** GIVEN INFORMATION follows **
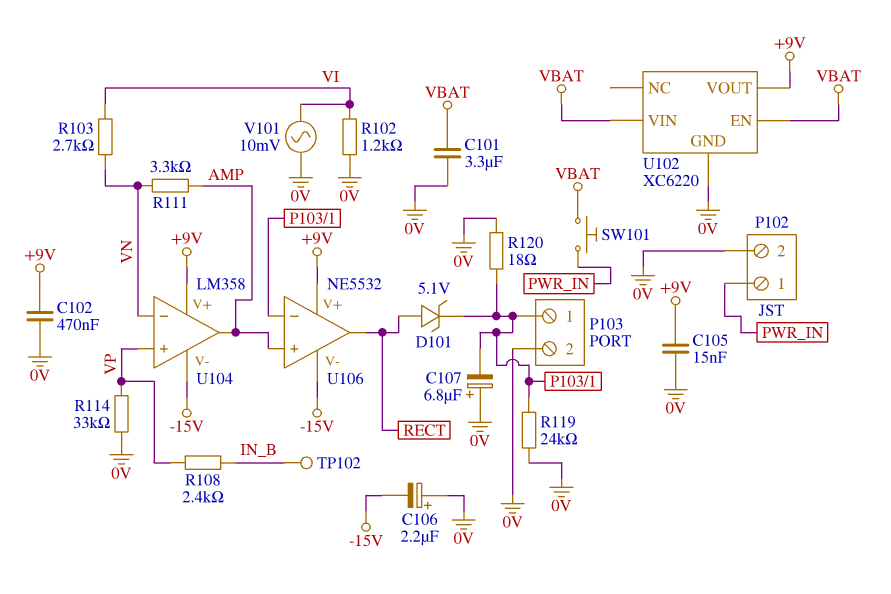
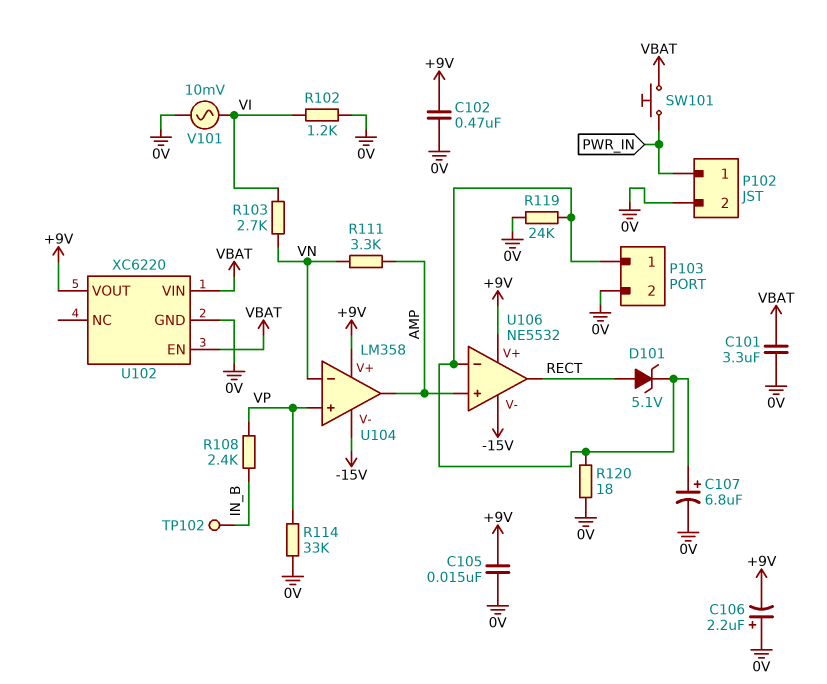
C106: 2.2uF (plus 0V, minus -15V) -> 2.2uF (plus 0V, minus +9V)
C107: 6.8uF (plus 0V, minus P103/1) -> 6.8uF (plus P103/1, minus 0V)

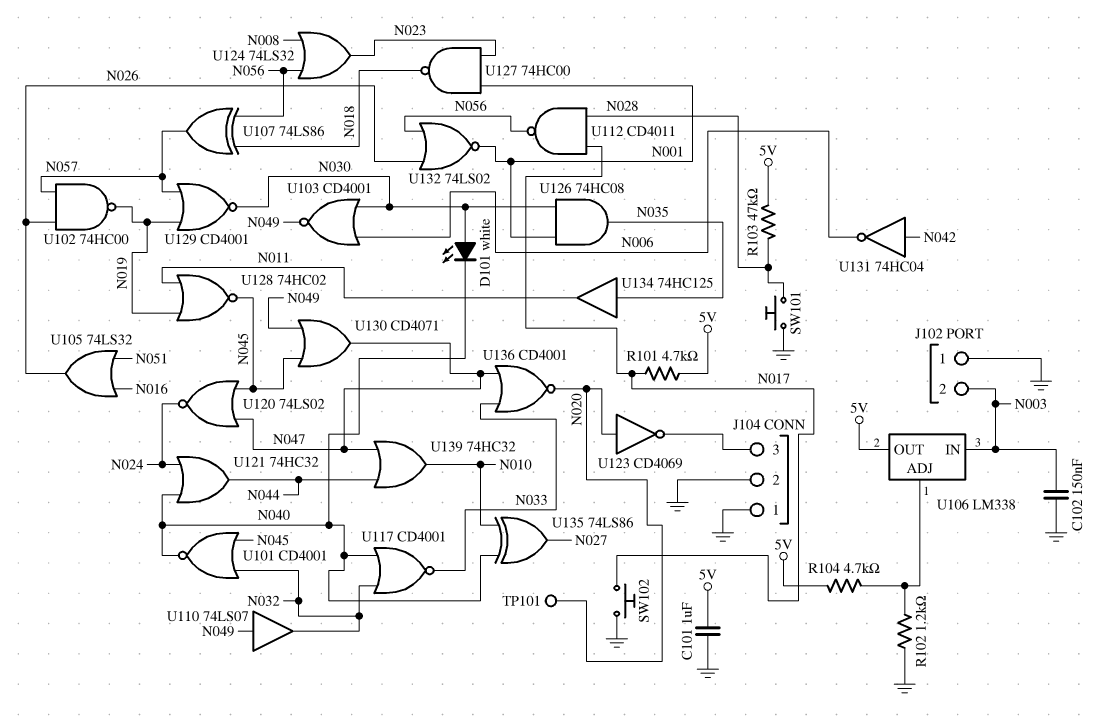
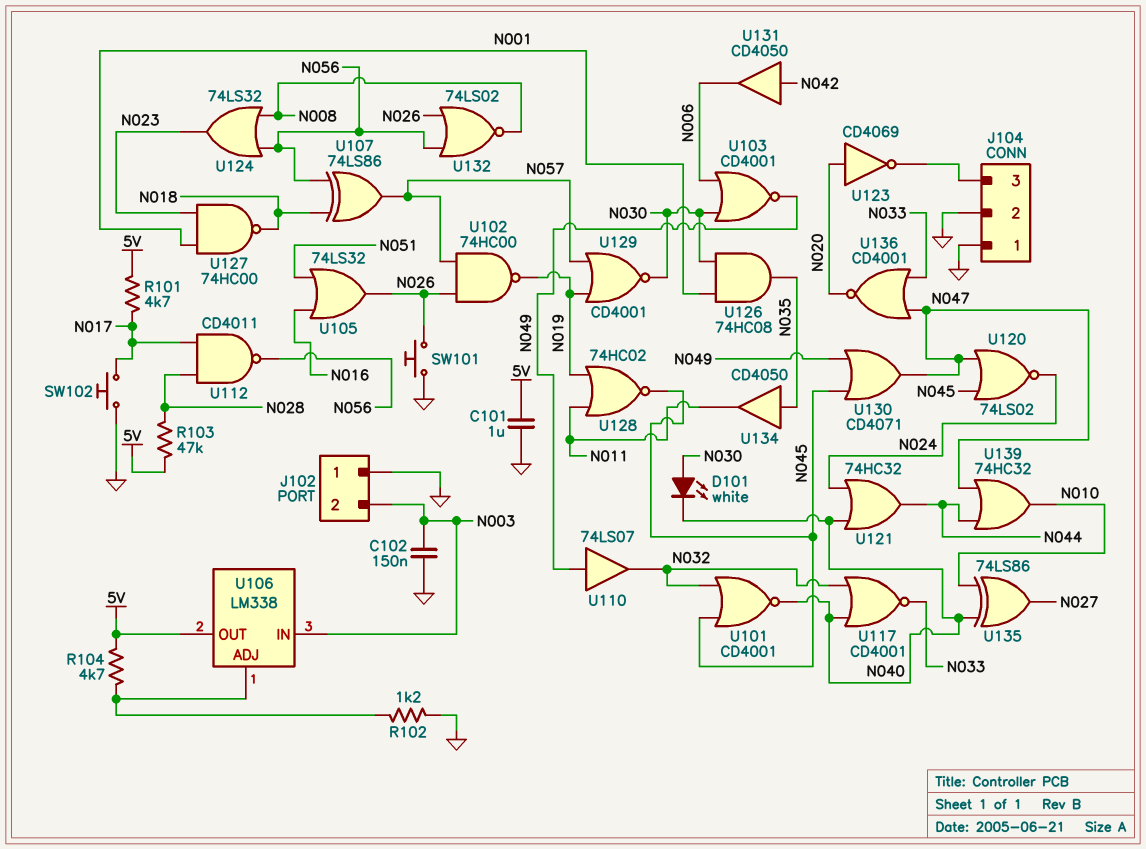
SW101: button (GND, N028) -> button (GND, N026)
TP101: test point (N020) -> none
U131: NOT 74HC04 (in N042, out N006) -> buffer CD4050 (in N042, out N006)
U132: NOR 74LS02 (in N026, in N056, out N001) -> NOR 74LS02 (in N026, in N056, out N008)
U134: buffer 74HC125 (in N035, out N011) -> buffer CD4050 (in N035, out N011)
** End of GIVEN INFORMATION **
* _TASK TO COMPLETE_
Return every entry from the listing above exactly as it stands, leaving out any picture.

* _RESPONSE_
C106: 2.2uF (plus 0V, minus -15V) -> 2.2uF (plus 0V, minus +9V)
C107: 6.8uF (plus 0V, minus P103/1) -> 6.8uF (plus P103/1, minus 0V)

SW101: button (GND, N028) -> button (GND, N026)
TP101: test point (N020) -> none
U131: NOT 74HC04 (in N042, out N006) -> buffer CD4050 (in N042, out N006)
U132: NOR 74LS02 (in N026, in N056, out N001) -> NOR 74LS02 (in N026, in N056, out N008)
U134: buffer 74HC125 (in N035, out N011) -> buffer CD4050 (in N035, out N011)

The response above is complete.